(Dataset records)
■ ■ ■ ■ ■ ■ ■
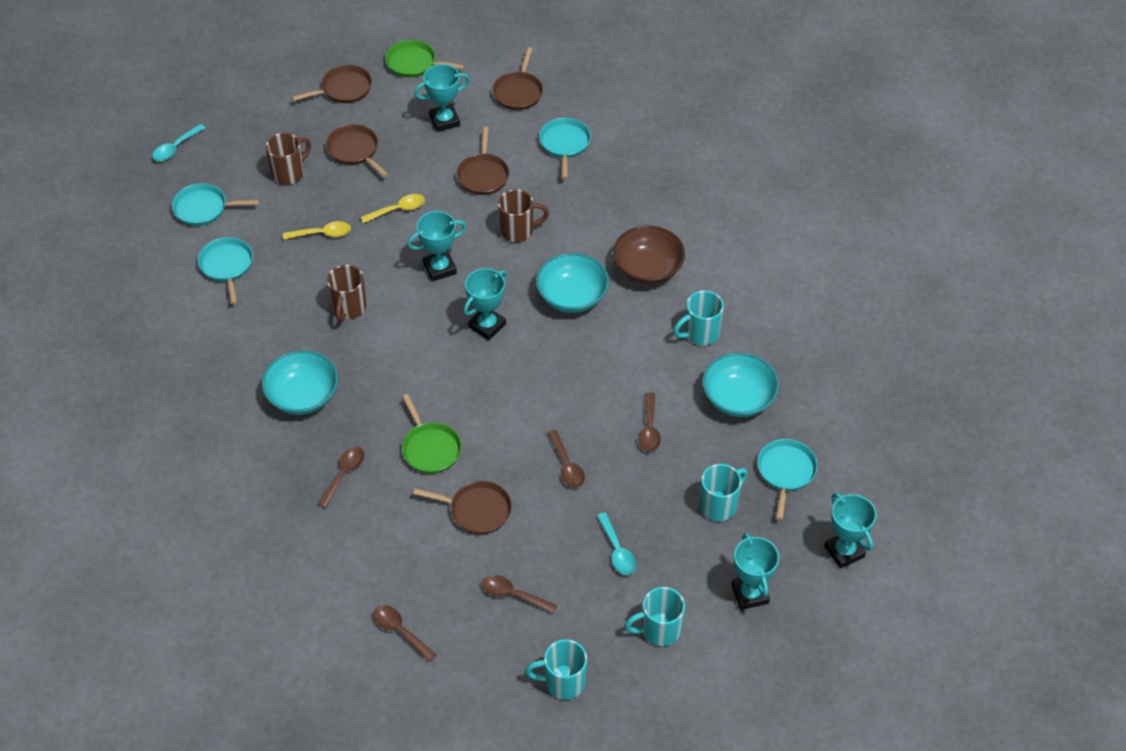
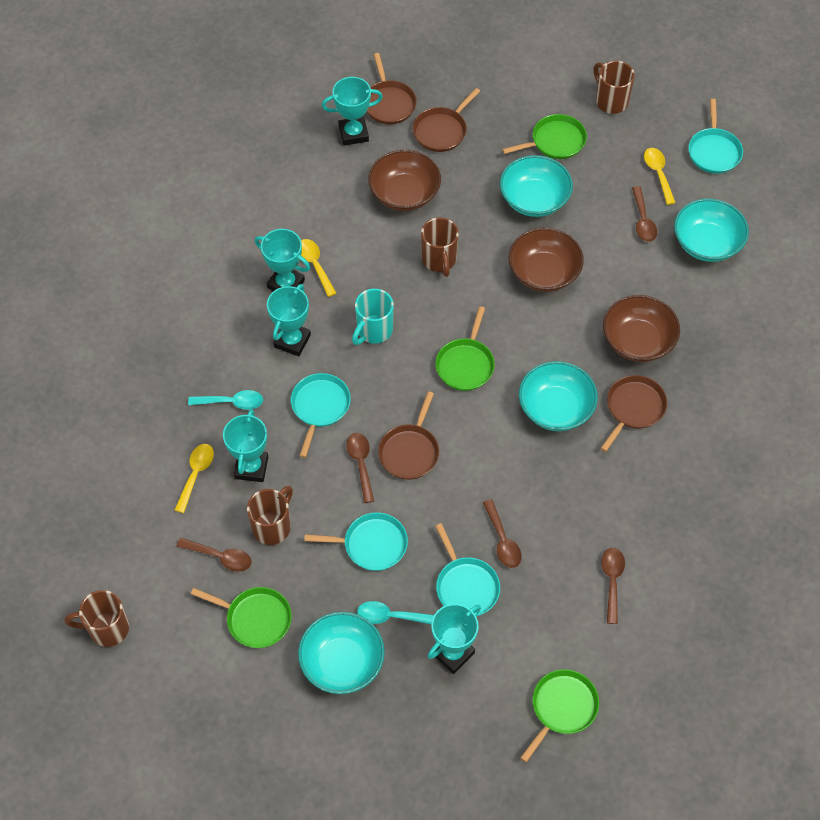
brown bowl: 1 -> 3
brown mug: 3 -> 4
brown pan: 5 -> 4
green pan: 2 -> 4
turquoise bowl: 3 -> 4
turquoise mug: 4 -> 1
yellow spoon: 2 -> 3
■ ■ ■ ■ ■ ■ ■
* **Activity**: From the data above, copy every line where "brown" appears.

* **Response**:
brown bowl: 1 -> 3
brown mug: 3 -> 4
brown pan: 5 -> 4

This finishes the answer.